(Saved entries)
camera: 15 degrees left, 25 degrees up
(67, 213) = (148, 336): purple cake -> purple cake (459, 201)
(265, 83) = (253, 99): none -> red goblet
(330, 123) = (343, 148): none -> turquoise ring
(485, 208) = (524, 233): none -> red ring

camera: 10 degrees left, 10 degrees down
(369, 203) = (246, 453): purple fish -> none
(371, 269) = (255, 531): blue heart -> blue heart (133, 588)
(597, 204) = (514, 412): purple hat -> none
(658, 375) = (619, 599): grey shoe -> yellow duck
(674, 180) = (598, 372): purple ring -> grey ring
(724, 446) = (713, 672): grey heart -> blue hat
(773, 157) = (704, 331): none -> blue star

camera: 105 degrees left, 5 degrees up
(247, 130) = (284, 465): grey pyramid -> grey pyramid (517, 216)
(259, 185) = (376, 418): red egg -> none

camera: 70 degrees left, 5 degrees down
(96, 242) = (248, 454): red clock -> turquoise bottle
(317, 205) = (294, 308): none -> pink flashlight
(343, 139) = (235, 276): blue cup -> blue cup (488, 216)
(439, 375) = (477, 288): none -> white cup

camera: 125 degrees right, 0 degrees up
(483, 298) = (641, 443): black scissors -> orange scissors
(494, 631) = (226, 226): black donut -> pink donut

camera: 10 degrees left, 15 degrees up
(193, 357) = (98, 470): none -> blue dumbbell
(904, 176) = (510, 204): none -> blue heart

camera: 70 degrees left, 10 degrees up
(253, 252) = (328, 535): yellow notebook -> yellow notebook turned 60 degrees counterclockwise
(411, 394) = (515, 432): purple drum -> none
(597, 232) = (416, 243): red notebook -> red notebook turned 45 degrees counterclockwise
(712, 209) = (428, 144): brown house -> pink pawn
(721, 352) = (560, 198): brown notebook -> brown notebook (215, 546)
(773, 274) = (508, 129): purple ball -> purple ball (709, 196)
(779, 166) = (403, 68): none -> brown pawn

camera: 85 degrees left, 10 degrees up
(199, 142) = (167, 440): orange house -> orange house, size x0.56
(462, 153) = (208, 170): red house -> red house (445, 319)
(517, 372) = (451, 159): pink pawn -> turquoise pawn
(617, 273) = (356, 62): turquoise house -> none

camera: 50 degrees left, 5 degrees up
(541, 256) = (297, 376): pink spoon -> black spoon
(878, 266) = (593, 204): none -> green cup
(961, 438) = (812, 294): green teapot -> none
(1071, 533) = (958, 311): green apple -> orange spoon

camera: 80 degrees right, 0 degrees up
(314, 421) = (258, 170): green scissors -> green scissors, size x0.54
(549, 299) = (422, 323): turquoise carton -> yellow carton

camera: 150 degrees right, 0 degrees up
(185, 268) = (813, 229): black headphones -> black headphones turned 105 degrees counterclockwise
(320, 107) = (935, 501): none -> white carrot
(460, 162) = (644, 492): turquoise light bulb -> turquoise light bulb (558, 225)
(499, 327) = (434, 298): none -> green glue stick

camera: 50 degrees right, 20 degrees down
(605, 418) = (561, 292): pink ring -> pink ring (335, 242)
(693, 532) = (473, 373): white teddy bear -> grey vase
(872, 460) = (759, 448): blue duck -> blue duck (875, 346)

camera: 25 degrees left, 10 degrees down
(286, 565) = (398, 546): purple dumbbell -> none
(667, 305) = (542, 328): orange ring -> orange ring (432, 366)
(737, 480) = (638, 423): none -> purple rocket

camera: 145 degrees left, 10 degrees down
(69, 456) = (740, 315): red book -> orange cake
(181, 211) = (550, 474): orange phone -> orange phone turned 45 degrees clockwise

• **Assigned task**
Your output must be the exact lines from the one containing "camera: 50 degrees right, 20 degrees down" through the end of the data above, both included, and nothing more.

• **Exercise answer**
camera: 50 degrees right, 20 degrees down
(605, 418) = (561, 292): pink ring -> pink ring (335, 242)
(693, 532) = (473, 373): white teddy bear -> grey vase
(872, 460) = (759, 448): blue duck -> blue duck (875, 346)

camera: 25 degrees left, 10 degrees down
(286, 565) = (398, 546): purple dumbbell -> none
(667, 305) = (542, 328): orange ring -> orange ring (432, 366)
(737, 480) = (638, 423): none -> purple rocket

camera: 145 degrees left, 10 degrees down
(69, 456) = (740, 315): red book -> orange cake
(181, 211) = (550, 474): orange phone -> orange phone turned 45 degrees clockwise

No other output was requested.